▸ **WHAT IS BEING ASKED**
Copy out the line that contains "R8: none -> 3.9k (+5V, SCL)" and the lines after it through the final one in the entries below, exactly, with no other lines.

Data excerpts

▽

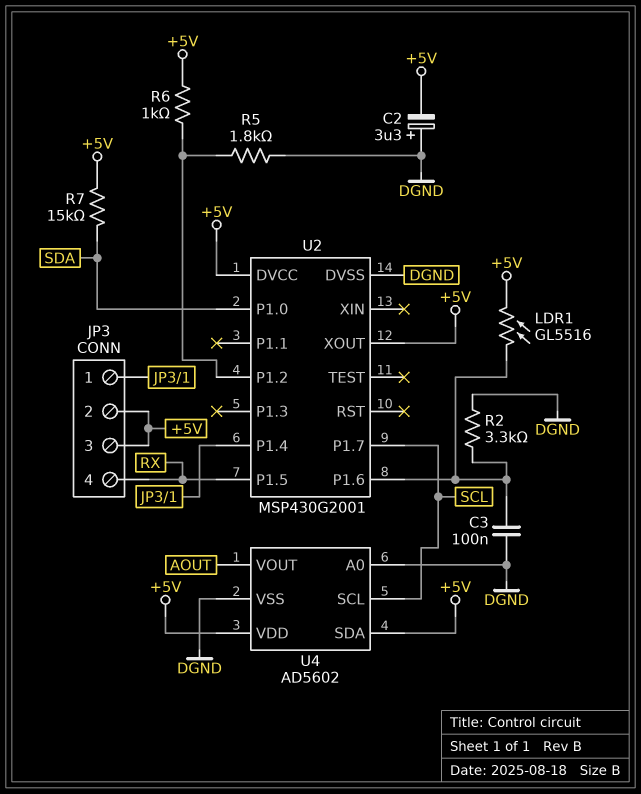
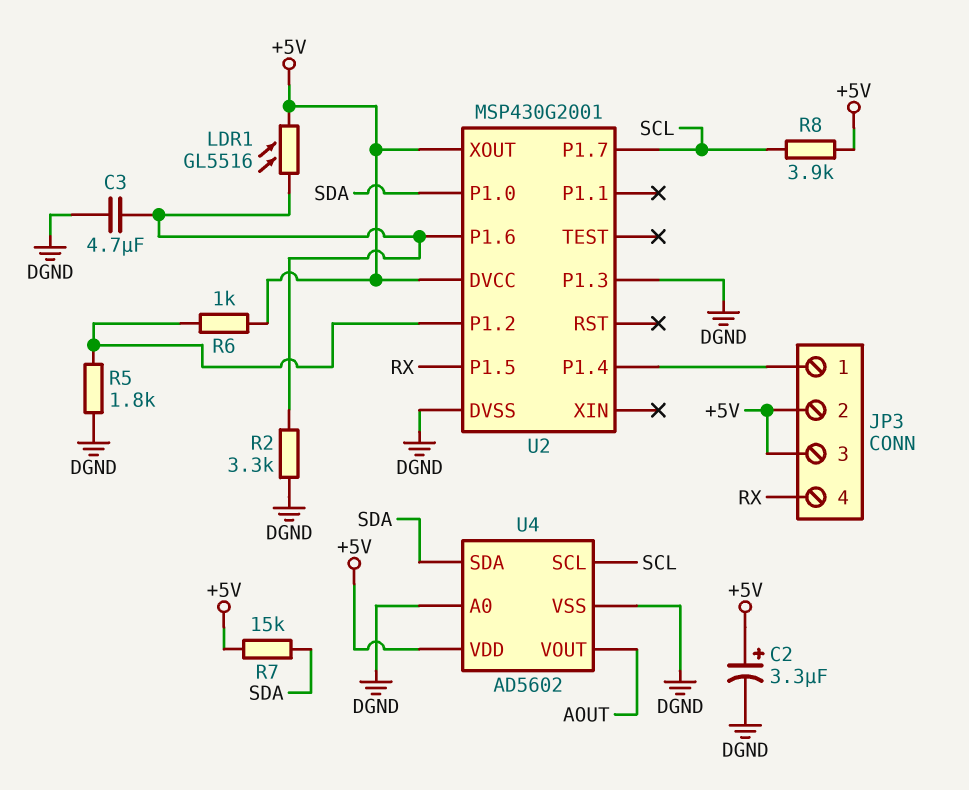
C2: 3.3uF (plus DGND, minus +5V) -> 3.3uF (plus +5V, minus DGND)
C3: 100nF (DGND, U2/P1.6) -> 4.7uF (DGND, U2/P1.6)
R8: none -> 3.9k (+5V, SCL)
U2 pin P1.3: none -> DGND
U4 pin SDA: +5V -> SDA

△

▸ **RESPONSE FOR THIS EXERCISE**
R8: none -> 3.9k (+5V, SCL)
U2 pin P1.3: none -> DGND
U4 pin SDA: +5V -> SDA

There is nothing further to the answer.